[INPUT — start]

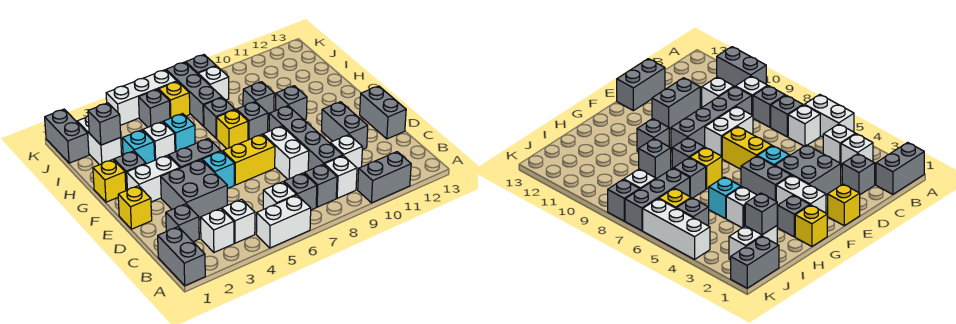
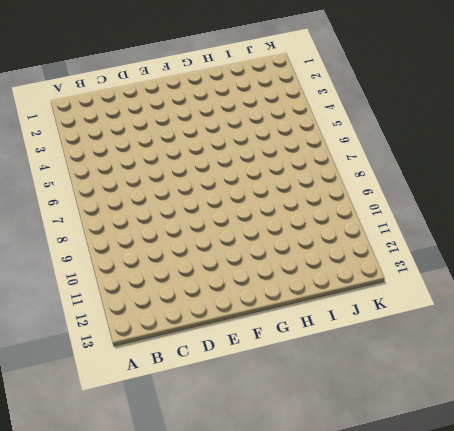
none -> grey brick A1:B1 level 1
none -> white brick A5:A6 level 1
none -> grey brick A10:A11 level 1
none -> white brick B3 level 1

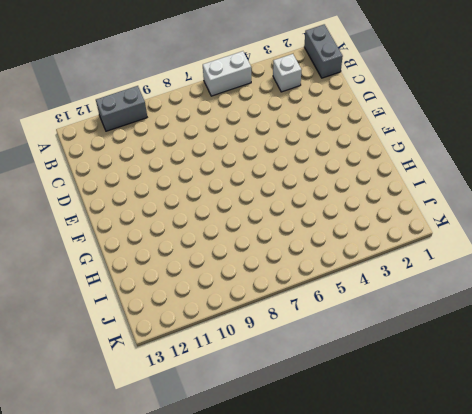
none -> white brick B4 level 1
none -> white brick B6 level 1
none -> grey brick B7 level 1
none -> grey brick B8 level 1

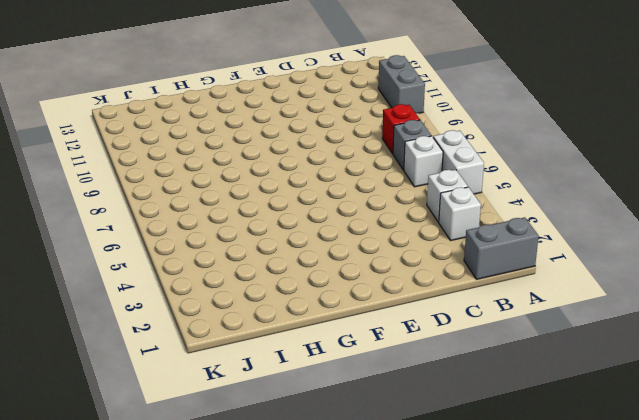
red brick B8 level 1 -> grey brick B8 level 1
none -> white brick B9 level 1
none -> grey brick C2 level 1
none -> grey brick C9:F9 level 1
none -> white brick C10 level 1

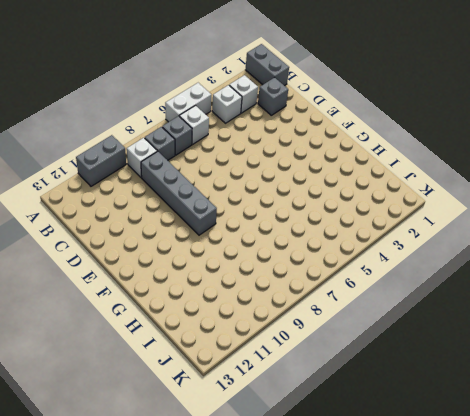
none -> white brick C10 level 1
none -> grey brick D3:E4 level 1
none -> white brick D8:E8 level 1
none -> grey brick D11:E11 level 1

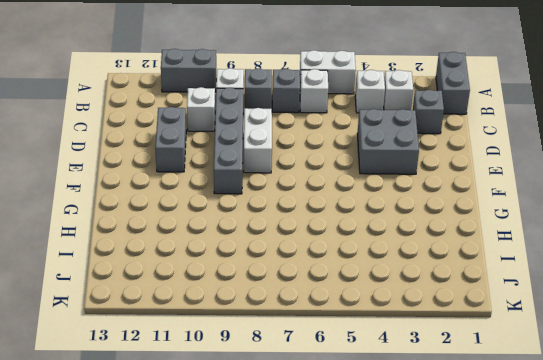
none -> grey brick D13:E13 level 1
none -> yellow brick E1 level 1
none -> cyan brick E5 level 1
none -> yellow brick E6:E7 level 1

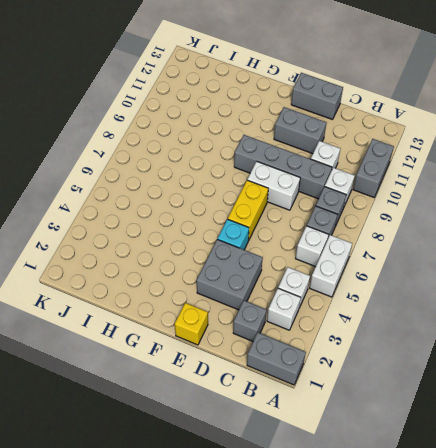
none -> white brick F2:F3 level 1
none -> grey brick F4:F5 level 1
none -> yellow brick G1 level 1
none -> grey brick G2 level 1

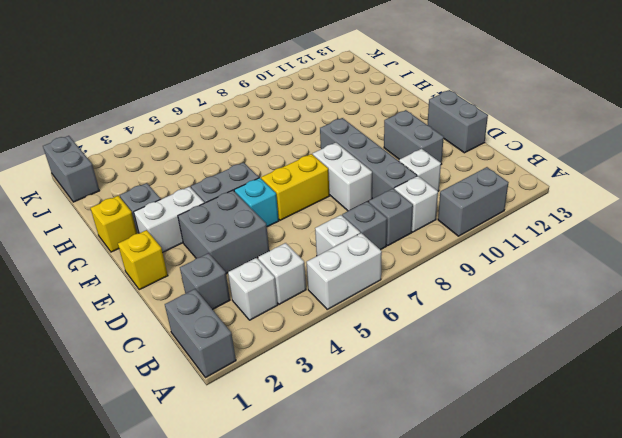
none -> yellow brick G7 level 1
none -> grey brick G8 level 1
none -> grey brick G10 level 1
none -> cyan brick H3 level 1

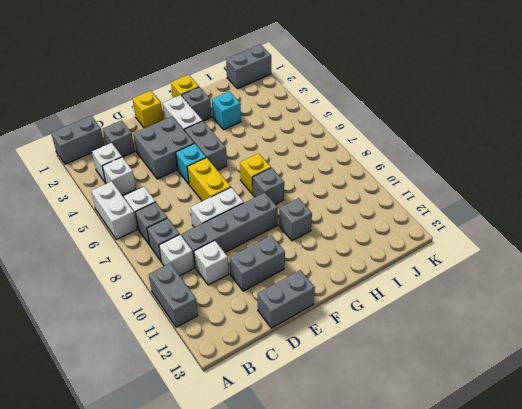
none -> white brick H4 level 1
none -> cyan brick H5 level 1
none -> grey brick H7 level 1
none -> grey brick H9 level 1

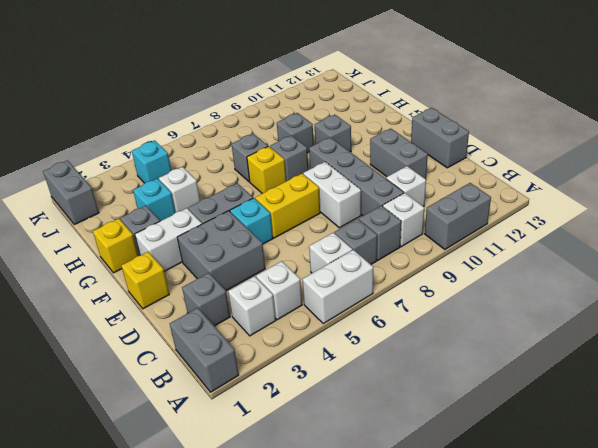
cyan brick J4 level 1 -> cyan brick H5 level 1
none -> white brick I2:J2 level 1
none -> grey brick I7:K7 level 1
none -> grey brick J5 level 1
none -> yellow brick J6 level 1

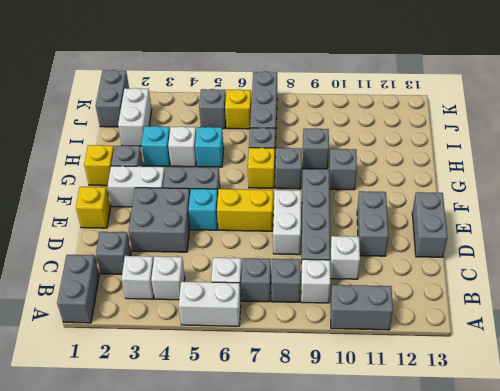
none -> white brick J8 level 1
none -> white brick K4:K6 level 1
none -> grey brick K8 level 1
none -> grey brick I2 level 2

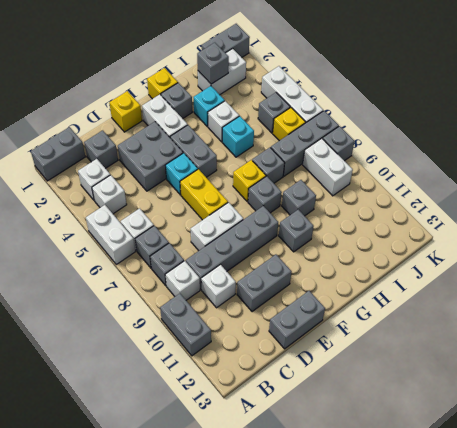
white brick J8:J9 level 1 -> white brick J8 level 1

[INPUT — finish]

PROBLEM REQUIREMENTS:
Your copy should hold only the lines above from the one containing "none -> yellow brick G1 level 1" through the one containing "none -> grey brick H9 level 1", exactly as written and free of pictures.

EXERCISE RESULT:
none -> yellow brick G1 level 1
none -> grey brick G2 level 1

none -> yellow brick G7 level 1
none -> grey brick G8 level 1
none -> grey brick G10 level 1
none -> cyan brick H3 level 1

none -> white brick H4 level 1
none -> cyan brick H5 level 1
none -> grey brick H7 level 1
none -> grey brick H9 level 1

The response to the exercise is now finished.